» **Given instruction**: Rewrite the lines from the one containing "15: (772, 1091)" down through the one containing "53: (718, 728)", with "(713, 419)" replaced by "(713, 491)" and everything else left unchanged.

** begin **

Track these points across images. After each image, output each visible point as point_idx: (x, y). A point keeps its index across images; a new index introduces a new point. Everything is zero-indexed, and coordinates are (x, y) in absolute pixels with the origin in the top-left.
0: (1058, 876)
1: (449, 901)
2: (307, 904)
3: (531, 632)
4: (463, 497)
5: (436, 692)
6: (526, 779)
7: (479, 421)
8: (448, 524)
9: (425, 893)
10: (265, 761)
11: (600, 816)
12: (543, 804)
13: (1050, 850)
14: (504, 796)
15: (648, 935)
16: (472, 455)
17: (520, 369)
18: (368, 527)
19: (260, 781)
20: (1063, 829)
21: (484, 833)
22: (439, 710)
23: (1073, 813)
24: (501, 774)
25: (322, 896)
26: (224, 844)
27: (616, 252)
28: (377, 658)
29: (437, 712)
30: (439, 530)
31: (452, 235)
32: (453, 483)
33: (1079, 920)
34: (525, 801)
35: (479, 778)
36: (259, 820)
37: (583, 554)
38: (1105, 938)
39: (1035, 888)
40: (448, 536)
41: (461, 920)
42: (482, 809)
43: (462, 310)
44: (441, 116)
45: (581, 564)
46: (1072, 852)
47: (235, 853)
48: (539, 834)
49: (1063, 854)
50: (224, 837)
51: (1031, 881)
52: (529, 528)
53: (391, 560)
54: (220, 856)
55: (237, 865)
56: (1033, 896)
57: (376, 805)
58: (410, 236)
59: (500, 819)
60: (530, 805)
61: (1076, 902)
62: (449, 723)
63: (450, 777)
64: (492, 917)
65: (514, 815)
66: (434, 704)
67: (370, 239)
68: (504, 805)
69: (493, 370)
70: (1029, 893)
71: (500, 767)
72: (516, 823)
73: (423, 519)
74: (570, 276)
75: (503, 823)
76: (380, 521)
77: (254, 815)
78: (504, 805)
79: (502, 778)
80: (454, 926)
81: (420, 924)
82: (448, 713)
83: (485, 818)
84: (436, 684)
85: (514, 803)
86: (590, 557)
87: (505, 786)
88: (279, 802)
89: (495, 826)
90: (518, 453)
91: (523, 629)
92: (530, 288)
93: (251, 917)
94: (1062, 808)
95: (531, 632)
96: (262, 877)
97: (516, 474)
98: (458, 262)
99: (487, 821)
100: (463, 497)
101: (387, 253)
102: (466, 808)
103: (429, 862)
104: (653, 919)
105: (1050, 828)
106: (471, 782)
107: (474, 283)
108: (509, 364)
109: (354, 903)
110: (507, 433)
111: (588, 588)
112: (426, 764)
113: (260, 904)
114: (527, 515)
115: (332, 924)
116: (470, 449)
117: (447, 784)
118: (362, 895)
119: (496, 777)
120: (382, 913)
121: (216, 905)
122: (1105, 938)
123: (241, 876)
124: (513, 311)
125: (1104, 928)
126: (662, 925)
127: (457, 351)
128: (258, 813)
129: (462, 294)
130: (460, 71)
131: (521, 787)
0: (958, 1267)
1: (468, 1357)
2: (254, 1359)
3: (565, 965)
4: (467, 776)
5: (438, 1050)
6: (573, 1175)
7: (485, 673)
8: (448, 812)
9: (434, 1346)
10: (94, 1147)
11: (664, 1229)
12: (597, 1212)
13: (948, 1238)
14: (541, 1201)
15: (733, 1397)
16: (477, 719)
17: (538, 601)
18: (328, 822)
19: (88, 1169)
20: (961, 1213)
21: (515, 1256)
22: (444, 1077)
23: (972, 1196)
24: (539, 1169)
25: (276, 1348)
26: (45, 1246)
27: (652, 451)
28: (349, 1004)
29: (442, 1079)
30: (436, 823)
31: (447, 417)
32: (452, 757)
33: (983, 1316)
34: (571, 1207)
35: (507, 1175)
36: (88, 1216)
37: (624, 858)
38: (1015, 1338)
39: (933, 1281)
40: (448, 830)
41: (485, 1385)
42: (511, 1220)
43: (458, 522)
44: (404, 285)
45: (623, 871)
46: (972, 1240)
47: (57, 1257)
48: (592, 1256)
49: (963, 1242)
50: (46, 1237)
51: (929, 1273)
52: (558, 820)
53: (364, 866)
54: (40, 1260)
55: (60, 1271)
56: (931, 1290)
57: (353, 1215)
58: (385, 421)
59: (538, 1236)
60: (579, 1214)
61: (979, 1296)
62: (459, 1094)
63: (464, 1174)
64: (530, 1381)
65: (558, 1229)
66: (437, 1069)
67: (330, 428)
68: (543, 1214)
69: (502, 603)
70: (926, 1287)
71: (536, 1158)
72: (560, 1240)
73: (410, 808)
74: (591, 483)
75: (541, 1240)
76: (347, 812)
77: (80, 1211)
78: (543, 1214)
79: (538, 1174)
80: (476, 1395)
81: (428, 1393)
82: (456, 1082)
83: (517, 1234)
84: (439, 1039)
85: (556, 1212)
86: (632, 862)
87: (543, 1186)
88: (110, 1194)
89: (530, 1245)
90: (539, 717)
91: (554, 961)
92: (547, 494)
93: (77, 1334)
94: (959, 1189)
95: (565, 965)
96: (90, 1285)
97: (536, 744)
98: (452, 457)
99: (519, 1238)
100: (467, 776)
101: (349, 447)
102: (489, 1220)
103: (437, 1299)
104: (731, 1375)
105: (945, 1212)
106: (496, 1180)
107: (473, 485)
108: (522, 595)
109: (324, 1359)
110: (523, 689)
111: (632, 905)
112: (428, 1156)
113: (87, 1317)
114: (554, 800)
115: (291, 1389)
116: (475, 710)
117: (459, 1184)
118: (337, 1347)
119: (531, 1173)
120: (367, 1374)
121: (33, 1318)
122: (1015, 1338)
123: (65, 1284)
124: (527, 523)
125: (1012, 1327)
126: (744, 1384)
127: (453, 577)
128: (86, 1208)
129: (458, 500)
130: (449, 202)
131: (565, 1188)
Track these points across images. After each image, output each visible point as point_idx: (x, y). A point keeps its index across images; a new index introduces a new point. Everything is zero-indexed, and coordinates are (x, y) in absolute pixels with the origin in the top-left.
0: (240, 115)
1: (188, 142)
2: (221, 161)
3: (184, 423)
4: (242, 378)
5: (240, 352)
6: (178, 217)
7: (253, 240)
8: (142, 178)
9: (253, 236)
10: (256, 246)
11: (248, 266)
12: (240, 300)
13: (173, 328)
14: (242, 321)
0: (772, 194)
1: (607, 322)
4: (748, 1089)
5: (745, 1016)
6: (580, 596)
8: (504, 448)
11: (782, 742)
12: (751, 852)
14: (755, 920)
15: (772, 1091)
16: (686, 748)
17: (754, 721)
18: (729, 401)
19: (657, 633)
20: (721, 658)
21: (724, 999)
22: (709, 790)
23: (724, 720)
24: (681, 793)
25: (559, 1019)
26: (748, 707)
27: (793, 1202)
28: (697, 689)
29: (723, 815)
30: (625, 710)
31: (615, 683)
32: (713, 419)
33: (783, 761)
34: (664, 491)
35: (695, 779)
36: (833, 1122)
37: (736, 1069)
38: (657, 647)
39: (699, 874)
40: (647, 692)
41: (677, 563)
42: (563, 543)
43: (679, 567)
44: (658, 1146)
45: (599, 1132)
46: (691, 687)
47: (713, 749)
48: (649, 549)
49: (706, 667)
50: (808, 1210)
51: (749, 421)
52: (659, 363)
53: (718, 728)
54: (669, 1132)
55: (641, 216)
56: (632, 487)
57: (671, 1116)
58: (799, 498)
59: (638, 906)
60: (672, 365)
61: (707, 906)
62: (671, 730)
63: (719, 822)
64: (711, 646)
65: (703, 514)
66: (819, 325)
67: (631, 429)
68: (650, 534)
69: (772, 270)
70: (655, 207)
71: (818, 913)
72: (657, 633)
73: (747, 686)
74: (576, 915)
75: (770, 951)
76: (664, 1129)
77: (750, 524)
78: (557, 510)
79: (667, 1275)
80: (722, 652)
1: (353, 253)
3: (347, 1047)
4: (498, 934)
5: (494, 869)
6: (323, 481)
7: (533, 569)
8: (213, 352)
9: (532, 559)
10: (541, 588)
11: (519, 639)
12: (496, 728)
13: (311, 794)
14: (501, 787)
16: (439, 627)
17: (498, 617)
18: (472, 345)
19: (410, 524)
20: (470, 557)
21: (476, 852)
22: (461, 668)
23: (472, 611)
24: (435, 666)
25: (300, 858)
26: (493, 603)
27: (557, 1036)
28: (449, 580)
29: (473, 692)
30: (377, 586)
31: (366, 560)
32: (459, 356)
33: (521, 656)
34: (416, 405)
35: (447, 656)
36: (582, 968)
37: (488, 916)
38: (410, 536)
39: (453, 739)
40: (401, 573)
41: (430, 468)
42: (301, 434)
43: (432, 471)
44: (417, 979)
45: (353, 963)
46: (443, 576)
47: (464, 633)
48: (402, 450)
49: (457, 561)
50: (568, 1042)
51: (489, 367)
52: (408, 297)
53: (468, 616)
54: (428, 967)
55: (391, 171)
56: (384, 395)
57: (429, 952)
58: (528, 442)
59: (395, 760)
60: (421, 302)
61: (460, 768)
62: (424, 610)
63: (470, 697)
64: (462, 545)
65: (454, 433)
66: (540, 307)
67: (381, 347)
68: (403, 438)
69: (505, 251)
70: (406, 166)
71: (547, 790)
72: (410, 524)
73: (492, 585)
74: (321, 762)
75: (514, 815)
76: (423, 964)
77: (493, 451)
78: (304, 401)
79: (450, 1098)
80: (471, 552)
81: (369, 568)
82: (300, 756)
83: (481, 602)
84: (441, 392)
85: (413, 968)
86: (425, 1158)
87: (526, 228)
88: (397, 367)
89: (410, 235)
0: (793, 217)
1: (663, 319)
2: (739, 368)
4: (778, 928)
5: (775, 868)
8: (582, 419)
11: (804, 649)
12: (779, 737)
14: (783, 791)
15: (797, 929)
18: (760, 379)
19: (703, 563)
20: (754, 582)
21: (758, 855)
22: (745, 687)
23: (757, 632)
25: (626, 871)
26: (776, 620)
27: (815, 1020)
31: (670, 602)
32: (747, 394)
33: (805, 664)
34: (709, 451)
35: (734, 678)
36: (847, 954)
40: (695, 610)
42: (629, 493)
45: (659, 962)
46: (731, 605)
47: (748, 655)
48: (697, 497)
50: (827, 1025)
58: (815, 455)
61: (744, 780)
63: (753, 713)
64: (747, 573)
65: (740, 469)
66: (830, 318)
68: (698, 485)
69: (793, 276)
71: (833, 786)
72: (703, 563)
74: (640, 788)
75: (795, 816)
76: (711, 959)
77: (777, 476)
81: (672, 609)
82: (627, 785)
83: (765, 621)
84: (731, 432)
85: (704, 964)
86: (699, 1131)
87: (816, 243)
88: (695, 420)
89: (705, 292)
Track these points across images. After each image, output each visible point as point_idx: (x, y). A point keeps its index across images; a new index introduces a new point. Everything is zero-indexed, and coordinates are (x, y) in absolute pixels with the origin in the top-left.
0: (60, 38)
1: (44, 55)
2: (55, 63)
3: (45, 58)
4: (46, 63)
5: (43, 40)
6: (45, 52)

** end **

» **Final result**:
15: (772, 1091)
16: (686, 748)
17: (754, 721)
18: (729, 401)
19: (657, 633)
20: (721, 658)
21: (724, 999)
22: (709, 790)
23: (724, 720)
24: (681, 793)
25: (559, 1019)
26: (748, 707)
27: (793, 1202)
28: (697, 689)
29: (723, 815)
30: (625, 710)
31: (615, 683)
32: (713, 491)
33: (783, 761)
34: (664, 491)
35: (695, 779)
36: (833, 1122)
37: (736, 1069)
38: (657, 647)
39: (699, 874)
40: (647, 692)
41: (677, 563)
42: (563, 543)
43: (679, 567)
44: (658, 1146)
45: (599, 1132)
46: (691, 687)
47: (713, 749)
48: (649, 549)
49: (706, 667)
50: (808, 1210)
51: (749, 421)
52: (659, 363)
53: (718, 728)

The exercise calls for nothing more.